= Beginning of Section =
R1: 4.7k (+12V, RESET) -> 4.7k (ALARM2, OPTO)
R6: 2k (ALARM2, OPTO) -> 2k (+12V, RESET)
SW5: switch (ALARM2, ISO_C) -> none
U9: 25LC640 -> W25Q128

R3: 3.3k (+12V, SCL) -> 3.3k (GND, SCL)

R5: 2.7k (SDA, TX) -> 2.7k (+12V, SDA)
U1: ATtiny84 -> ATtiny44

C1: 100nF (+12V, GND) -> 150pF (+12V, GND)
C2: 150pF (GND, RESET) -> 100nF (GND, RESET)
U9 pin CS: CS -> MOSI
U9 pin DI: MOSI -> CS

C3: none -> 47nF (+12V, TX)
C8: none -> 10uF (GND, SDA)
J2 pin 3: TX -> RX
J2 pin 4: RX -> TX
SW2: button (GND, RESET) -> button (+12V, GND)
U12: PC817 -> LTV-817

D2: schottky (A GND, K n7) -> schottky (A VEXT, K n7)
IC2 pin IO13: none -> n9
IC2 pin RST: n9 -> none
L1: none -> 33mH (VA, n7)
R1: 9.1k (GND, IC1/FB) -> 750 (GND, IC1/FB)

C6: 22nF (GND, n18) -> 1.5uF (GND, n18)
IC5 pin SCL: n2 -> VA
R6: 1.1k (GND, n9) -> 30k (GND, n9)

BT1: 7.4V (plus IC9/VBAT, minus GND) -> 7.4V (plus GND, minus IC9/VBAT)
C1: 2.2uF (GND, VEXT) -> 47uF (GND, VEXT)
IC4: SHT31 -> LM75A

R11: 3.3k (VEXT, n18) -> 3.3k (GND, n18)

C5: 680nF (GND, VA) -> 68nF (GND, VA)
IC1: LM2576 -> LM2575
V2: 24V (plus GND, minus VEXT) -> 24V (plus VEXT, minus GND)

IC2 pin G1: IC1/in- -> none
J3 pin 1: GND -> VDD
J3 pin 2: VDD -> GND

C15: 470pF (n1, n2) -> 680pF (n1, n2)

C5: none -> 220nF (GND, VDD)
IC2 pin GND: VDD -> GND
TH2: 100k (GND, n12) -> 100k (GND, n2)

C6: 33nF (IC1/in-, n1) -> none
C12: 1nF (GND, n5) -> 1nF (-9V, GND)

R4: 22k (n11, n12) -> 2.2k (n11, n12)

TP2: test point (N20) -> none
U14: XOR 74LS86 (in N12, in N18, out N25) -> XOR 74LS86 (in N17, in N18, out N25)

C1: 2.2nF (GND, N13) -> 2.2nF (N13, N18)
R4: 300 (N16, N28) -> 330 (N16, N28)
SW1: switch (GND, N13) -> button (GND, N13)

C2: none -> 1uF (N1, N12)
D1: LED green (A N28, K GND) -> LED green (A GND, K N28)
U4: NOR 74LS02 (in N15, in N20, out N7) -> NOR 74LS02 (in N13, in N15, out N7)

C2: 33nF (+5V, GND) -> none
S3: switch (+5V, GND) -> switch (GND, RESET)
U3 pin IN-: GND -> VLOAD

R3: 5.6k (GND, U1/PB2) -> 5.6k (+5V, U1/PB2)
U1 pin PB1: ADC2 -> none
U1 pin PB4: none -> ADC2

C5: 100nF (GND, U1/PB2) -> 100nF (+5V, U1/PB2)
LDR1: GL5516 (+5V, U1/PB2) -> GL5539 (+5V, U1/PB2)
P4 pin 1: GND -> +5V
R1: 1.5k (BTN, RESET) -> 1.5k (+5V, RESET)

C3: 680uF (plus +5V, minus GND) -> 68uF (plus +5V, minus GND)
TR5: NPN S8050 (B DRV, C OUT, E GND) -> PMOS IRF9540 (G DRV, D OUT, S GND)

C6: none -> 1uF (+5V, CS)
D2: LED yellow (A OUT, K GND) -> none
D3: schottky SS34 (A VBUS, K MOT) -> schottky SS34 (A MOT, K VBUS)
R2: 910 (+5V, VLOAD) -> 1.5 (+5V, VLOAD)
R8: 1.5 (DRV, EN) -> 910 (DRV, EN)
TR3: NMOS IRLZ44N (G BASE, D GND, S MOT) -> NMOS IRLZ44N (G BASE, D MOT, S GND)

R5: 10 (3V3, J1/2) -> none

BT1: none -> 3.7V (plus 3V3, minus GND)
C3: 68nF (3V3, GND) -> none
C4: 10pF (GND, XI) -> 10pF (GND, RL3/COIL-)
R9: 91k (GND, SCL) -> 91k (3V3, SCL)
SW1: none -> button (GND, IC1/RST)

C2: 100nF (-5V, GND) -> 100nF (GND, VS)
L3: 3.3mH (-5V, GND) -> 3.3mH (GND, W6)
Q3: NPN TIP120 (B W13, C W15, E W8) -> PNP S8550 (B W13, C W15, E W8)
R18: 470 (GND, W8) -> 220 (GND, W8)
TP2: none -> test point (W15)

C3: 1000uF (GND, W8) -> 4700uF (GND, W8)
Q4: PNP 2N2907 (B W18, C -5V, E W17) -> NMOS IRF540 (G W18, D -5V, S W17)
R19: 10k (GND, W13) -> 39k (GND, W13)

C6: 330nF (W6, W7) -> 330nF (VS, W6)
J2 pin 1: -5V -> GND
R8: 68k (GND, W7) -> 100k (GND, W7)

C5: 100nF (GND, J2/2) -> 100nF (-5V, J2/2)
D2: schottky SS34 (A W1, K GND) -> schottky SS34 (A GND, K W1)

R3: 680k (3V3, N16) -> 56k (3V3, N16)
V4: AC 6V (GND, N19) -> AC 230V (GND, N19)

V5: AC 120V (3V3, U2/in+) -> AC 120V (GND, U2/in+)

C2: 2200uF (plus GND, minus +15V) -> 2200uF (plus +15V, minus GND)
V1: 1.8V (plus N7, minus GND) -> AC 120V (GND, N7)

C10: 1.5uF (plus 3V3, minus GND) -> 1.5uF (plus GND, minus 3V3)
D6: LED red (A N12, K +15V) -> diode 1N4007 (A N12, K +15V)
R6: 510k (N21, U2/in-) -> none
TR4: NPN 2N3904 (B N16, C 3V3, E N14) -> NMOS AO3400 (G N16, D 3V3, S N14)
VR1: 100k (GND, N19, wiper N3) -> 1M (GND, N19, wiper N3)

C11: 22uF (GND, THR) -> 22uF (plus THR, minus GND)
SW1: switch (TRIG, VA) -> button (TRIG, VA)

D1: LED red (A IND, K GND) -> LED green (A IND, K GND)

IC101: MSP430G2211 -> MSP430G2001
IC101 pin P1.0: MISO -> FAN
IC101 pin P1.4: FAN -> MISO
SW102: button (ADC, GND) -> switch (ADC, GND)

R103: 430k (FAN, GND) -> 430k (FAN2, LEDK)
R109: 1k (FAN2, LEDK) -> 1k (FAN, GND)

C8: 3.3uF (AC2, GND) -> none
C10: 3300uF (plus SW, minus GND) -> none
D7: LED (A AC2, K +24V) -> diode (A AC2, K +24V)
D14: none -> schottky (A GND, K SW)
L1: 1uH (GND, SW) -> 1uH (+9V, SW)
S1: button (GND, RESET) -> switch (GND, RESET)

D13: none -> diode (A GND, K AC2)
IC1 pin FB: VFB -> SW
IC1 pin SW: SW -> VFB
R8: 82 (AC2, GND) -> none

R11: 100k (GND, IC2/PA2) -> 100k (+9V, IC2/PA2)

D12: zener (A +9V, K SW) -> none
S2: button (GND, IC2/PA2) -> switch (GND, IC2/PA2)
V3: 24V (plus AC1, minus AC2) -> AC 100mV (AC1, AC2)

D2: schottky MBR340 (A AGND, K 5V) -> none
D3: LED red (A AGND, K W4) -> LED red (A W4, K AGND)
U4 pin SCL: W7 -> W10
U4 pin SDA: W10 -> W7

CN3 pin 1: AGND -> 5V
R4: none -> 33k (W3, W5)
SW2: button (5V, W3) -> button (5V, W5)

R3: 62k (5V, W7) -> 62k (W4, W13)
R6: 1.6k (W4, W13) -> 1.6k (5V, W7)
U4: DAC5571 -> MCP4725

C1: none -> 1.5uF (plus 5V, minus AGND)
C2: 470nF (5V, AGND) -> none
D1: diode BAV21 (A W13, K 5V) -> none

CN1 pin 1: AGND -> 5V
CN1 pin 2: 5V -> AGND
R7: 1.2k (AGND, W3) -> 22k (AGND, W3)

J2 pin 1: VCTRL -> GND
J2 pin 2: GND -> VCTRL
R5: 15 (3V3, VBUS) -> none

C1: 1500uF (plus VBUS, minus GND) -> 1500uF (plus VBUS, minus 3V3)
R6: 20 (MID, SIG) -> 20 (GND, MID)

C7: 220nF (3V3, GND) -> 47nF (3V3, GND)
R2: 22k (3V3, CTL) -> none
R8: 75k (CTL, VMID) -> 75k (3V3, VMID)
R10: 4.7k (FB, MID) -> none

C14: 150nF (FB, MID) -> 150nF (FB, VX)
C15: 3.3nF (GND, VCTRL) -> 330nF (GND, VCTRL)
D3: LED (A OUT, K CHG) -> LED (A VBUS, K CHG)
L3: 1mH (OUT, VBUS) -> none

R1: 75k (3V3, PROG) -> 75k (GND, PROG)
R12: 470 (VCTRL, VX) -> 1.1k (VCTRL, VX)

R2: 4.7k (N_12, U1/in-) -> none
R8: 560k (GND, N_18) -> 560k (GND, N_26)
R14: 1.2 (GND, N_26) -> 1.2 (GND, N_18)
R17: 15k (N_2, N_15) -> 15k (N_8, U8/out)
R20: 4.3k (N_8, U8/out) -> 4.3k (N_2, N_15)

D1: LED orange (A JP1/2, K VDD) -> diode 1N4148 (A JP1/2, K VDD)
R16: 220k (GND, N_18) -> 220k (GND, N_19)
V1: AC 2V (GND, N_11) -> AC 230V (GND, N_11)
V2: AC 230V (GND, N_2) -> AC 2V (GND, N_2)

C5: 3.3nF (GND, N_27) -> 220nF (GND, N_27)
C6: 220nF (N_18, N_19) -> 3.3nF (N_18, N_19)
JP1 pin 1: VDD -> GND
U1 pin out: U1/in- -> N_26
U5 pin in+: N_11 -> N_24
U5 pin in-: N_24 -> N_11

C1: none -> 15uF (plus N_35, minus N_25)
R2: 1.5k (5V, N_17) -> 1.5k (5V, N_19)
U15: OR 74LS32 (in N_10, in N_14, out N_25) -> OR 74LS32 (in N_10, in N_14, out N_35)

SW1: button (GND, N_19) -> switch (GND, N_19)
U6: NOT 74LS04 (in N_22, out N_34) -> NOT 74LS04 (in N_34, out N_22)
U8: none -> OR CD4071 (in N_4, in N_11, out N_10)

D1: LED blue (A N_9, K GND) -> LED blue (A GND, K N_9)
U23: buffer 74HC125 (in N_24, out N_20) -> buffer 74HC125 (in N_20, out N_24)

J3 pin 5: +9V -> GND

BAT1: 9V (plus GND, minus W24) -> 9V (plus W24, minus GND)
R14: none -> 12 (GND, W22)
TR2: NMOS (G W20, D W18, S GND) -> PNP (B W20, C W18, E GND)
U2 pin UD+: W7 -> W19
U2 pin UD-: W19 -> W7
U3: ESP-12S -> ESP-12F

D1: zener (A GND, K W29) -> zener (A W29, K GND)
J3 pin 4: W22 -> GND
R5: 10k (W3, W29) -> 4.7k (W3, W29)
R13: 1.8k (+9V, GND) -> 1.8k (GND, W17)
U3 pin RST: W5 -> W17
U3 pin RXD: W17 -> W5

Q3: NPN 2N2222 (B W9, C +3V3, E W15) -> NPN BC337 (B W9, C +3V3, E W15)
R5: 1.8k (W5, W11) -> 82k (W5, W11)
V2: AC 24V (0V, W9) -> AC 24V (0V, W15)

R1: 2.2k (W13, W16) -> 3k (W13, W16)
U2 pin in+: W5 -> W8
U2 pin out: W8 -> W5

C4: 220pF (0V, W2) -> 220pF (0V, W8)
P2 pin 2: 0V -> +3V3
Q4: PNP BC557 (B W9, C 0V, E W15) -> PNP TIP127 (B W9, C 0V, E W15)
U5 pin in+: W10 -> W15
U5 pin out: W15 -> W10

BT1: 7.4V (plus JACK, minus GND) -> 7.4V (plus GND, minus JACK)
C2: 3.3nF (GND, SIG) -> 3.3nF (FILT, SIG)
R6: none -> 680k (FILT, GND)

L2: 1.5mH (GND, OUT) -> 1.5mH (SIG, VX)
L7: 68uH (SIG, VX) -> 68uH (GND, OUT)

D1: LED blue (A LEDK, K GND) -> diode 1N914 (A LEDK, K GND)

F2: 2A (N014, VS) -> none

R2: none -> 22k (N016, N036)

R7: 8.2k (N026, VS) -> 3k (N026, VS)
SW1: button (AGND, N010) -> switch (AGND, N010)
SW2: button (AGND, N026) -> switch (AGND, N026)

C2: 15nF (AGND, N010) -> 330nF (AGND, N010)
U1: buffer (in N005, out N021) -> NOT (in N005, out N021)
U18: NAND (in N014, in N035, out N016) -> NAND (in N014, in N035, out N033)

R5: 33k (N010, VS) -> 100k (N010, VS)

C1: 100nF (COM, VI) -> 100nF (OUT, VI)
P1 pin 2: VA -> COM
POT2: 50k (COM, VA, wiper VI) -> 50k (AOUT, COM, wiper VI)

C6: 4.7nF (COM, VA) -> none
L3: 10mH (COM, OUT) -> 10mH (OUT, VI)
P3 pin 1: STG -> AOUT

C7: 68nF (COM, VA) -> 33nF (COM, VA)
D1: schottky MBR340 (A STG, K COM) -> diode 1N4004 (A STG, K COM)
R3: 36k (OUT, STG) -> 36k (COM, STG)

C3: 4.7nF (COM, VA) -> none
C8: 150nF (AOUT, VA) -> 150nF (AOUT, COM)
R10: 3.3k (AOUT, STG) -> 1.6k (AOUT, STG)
= End of Section =
__WHAT IS REQUIRED__: Please output the lines of the listing above that fall in the stretch from the one with "R5: 10 (3V3, J1/2) -> none" through the one with "C3: 1000uF (GND, W8) -> 4700uF (GND, W8)", exactly and only those.

__TASK SOLUTION__:
R5: 10 (3V3, J1/2) -> none

BT1: none -> 3.7V (plus 3V3, minus GND)
C3: 68nF (3V3, GND) -> none
C4: 10pF (GND, XI) -> 10pF (GND, RL3/COIL-)
R9: 91k (GND, SCL) -> 91k (3V3, SCL)
SW1: none -> button (GND, IC1/RST)

C2: 100nF (-5V, GND) -> 100nF (GND, VS)
L3: 3.3mH (-5V, GND) -> 3.3mH (GND, W6)
Q3: NPN TIP120 (B W13, C W15, E W8) -> PNP S8550 (B W13, C W15, E W8)
R18: 470 (GND, W8) -> 220 (GND, W8)
TP2: none -> test point (W15)

C3: 1000uF (GND, W8) -> 4700uF (GND, W8)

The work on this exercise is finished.